EXERCISE: Everything from the line containing "(346, 304) = (473, 342): brown" to the end of the records below should be repeated exactly, with no other lines added.

SUPPLIED INFORMATION:
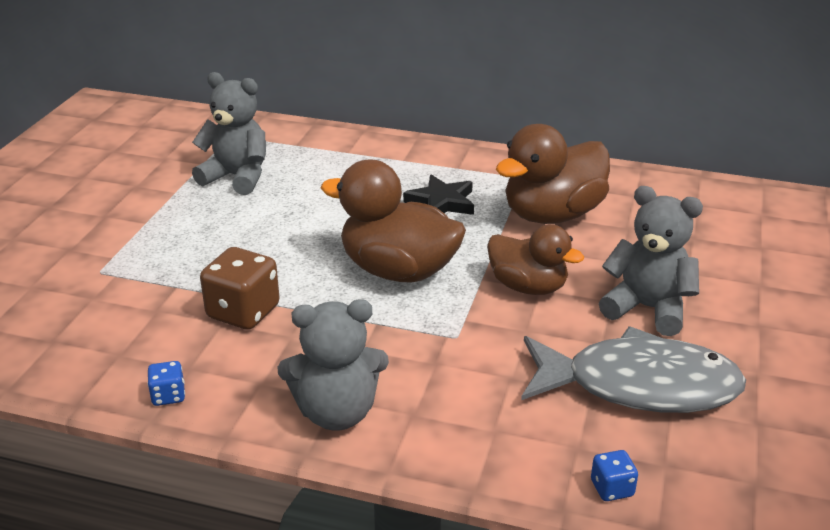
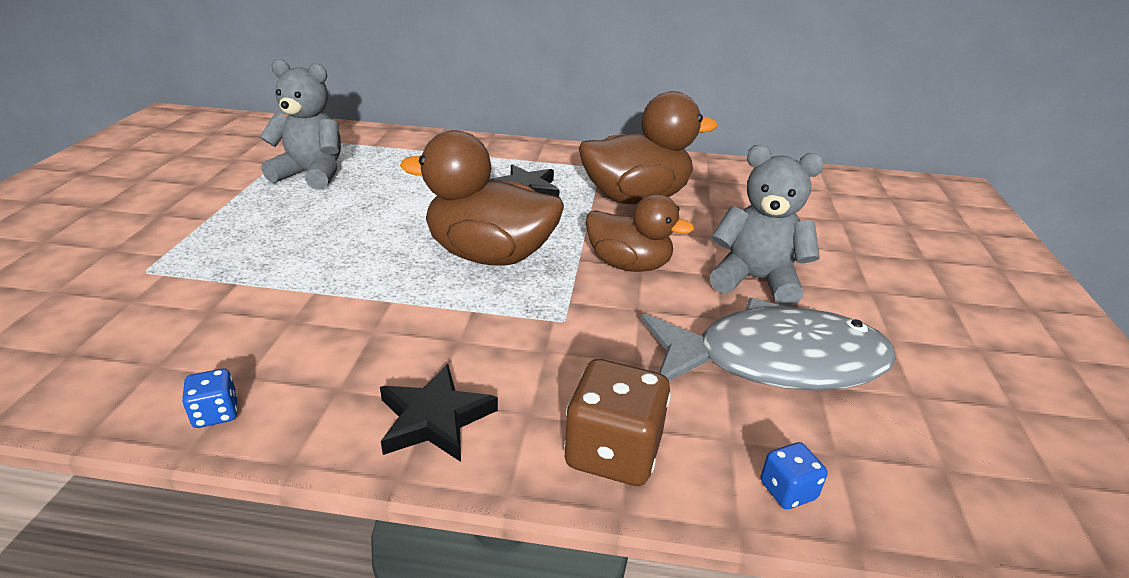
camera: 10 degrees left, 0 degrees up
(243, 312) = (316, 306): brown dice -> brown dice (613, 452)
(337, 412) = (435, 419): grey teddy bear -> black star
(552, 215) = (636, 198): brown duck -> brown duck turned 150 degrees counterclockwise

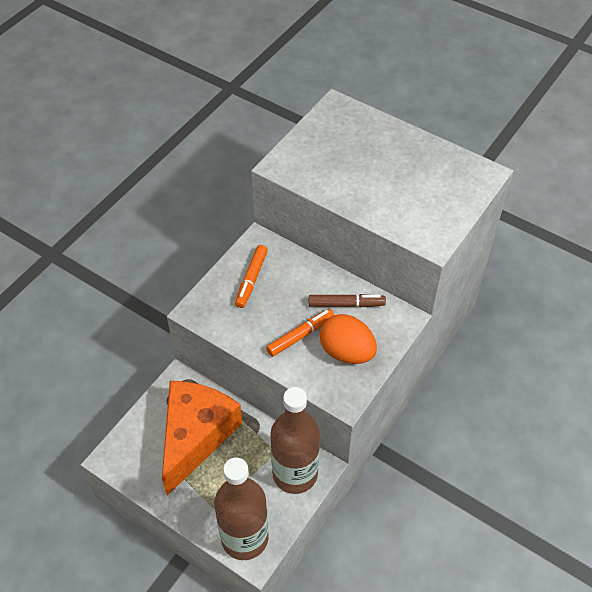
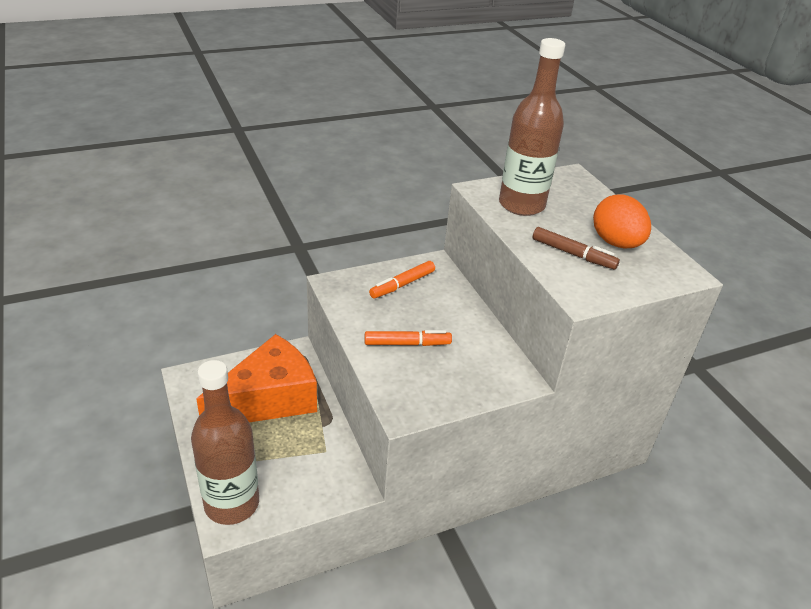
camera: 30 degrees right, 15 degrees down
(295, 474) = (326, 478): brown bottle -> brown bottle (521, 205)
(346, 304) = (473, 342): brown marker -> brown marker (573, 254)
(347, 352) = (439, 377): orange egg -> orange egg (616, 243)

PROBLEM SOLUTION:
(346, 304) = (473, 342): brown marker -> brown marker (573, 254)
(347, 352) = (439, 377): orange egg -> orange egg (616, 243)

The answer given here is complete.